Items from a data source:
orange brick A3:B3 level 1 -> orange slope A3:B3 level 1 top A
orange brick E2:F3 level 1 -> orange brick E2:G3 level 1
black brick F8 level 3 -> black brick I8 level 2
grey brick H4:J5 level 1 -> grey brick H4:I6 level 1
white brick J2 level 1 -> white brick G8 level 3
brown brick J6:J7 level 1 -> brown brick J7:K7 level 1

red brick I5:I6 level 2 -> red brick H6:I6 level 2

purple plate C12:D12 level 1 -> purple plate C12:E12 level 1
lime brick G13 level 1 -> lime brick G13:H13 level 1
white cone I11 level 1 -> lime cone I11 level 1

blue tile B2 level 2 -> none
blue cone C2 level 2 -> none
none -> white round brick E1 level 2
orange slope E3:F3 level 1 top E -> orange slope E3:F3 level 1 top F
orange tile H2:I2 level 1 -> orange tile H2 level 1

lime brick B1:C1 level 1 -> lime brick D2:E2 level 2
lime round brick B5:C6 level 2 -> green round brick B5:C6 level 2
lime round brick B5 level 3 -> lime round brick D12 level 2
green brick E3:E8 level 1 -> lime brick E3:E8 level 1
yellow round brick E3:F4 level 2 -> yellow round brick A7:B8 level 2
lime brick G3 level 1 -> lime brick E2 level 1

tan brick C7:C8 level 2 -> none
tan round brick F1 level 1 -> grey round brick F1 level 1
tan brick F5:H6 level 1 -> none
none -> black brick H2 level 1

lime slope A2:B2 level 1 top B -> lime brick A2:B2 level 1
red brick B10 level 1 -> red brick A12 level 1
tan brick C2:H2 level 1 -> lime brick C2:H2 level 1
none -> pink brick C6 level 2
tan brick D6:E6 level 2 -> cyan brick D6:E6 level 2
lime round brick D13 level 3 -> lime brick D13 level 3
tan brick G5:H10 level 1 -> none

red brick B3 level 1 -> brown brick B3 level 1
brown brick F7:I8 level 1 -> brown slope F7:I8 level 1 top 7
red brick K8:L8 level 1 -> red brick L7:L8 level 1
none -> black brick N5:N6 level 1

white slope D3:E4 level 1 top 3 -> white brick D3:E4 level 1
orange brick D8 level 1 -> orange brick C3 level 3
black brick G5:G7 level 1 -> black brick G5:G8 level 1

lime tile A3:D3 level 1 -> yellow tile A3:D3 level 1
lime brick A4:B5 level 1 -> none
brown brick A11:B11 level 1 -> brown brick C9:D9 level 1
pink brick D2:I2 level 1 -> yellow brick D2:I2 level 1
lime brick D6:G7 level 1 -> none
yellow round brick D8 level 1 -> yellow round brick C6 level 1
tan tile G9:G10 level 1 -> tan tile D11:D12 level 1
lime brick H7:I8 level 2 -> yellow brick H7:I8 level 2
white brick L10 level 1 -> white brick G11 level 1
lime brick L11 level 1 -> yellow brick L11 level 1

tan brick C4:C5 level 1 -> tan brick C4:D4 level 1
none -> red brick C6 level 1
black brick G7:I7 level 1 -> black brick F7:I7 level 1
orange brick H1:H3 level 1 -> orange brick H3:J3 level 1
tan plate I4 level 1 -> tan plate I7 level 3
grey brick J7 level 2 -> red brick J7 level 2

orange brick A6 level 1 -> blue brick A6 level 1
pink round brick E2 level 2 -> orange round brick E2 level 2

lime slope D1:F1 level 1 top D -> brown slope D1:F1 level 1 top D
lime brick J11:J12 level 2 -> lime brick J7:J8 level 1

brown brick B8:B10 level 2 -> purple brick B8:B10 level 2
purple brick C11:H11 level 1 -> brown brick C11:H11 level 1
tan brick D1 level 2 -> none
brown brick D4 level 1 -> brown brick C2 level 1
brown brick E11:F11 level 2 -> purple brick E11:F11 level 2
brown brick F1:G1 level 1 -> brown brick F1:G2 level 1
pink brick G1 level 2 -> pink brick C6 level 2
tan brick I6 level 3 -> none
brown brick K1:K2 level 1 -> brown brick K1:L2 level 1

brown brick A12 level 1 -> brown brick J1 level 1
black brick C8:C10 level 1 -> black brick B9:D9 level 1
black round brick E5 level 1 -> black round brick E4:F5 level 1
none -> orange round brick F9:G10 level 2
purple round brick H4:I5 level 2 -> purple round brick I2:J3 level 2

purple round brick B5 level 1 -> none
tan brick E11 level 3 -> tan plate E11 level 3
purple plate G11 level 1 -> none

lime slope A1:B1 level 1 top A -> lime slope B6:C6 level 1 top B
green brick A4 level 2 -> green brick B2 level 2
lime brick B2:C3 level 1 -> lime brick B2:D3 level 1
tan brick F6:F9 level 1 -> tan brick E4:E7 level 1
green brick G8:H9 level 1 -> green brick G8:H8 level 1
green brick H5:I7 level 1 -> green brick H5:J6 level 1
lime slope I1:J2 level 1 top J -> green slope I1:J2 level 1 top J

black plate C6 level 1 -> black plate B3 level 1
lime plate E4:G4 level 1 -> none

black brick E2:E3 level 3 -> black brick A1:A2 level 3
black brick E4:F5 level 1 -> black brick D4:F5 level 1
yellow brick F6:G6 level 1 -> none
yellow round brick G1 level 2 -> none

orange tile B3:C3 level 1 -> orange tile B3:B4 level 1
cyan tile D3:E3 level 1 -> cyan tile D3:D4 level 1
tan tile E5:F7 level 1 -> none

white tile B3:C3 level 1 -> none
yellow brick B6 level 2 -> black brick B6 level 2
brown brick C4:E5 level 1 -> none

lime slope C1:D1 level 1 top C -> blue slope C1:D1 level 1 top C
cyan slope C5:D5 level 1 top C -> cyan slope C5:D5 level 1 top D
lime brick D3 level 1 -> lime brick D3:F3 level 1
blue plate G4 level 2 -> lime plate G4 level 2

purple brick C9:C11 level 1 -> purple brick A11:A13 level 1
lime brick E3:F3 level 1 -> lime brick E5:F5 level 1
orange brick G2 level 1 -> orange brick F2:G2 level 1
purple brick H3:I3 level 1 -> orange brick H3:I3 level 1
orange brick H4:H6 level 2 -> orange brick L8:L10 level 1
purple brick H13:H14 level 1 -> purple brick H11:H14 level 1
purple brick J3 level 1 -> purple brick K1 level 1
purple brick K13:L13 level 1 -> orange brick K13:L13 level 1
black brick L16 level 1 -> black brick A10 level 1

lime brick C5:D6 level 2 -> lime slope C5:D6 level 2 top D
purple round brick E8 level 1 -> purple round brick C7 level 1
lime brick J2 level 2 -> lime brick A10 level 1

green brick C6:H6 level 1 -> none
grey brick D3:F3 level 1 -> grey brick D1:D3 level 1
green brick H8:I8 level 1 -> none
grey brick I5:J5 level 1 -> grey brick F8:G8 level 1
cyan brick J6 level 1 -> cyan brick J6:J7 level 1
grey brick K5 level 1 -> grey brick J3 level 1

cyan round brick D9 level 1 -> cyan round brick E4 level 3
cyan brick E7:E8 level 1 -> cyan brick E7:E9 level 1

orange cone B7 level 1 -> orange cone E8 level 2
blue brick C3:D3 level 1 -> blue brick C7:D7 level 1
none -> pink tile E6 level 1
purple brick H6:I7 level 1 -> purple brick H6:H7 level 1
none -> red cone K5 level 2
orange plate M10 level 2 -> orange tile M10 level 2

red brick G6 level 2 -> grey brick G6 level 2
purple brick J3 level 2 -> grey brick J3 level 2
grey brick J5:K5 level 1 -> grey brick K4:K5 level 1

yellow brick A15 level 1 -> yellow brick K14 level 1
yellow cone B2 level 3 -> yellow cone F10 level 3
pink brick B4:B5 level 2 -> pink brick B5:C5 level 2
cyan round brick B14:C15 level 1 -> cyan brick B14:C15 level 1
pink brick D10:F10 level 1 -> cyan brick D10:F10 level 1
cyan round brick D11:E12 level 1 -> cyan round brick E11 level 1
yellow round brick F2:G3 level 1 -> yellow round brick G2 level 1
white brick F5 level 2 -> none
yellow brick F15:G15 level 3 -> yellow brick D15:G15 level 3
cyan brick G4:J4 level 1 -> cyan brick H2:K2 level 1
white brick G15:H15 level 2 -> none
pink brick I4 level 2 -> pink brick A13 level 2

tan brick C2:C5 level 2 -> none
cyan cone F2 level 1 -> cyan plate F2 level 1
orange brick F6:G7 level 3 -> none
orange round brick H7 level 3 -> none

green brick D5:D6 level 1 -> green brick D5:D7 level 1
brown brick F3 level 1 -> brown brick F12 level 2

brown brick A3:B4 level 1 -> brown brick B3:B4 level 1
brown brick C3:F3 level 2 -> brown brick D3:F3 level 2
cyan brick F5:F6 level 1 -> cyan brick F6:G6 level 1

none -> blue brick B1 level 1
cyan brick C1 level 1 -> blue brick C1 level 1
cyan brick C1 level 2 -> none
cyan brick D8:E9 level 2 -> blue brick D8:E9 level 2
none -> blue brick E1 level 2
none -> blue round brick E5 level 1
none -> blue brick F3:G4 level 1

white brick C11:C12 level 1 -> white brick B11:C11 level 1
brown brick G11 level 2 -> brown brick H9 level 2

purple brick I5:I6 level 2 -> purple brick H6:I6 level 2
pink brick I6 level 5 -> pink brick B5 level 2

What to work on. Write out again, exactly, the lines from the start of the entries up to and including the one with "white brick J2". Nothing else belongs in the reply.

Response to this task.
orange brick A3:B3 level 1 -> orange slope A3:B3 level 1 top A
orange brick E2:F3 level 1 -> orange brick E2:G3 level 1
black brick F8 level 3 -> black brick I8 level 2
grey brick H4:J5 level 1 -> grey brick H4:I6 level 1
white brick J2 level 1 -> white brick G8 level 3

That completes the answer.